**PROBLEM DESCRIPTION**
Nothing but the lines from the one containing "brown cone [387,379,435,448] -> none" through the final line of the data should be repeated, and each must be exact.

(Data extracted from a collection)
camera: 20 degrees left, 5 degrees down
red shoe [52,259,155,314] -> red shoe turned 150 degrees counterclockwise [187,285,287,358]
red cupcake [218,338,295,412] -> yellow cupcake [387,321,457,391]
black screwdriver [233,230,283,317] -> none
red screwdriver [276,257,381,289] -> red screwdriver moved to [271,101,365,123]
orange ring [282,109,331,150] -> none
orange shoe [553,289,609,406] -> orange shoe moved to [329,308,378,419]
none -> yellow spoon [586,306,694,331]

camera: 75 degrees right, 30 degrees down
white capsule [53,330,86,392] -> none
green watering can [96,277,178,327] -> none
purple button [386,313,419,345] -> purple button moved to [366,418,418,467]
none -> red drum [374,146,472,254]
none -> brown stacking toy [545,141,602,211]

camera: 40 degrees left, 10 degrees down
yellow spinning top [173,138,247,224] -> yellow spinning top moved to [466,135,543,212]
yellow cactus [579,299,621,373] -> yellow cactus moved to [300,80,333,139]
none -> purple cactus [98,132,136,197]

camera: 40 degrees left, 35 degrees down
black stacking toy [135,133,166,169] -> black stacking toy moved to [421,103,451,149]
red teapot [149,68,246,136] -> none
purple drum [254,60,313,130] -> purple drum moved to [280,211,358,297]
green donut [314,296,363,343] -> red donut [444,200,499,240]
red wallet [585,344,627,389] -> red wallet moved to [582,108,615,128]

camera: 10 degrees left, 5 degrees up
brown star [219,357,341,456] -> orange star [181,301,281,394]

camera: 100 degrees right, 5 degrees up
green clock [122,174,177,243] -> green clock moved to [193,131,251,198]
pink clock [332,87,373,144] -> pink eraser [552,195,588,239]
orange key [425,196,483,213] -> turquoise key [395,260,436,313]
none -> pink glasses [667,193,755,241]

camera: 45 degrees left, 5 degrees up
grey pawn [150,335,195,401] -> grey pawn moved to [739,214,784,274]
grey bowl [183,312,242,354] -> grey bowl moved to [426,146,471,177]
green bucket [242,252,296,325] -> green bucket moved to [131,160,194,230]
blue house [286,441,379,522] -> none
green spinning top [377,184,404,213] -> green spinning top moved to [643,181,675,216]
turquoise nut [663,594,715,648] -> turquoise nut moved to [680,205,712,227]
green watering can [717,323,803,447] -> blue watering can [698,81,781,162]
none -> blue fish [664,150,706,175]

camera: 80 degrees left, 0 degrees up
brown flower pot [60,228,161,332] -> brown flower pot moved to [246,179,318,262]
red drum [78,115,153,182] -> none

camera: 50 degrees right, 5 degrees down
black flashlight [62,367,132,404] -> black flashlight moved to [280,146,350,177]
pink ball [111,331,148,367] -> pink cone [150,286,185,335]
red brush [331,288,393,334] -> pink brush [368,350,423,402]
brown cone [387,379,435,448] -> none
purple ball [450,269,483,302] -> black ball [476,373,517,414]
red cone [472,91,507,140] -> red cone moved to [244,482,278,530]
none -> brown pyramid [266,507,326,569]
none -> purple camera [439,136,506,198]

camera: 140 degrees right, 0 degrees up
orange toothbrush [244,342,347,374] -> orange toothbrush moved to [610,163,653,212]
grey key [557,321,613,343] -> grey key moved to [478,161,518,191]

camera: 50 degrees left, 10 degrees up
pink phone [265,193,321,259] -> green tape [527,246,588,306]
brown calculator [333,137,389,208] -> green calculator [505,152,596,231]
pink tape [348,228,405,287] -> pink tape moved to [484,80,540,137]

**ANSWER BELOW**
brown cone [387,379,435,448] -> none
purple ball [450,269,483,302] -> black ball [476,373,517,414]
red cone [472,91,507,140] -> red cone moved to [244,482,278,530]
none -> brown pyramid [266,507,326,569]
none -> purple camera [439,136,506,198]

camera: 140 degrees right, 0 degrees up
orange toothbrush [244,342,347,374] -> orange toothbrush moved to [610,163,653,212]
grey key [557,321,613,343] -> grey key moved to [478,161,518,191]

camera: 50 degrees left, 10 degrees up
pink phone [265,193,321,259] -> green tape [527,246,588,306]
brown calculator [333,137,389,208] -> green calculator [505,152,596,231]
pink tape [348,228,405,287] -> pink tape moved to [484,80,540,137]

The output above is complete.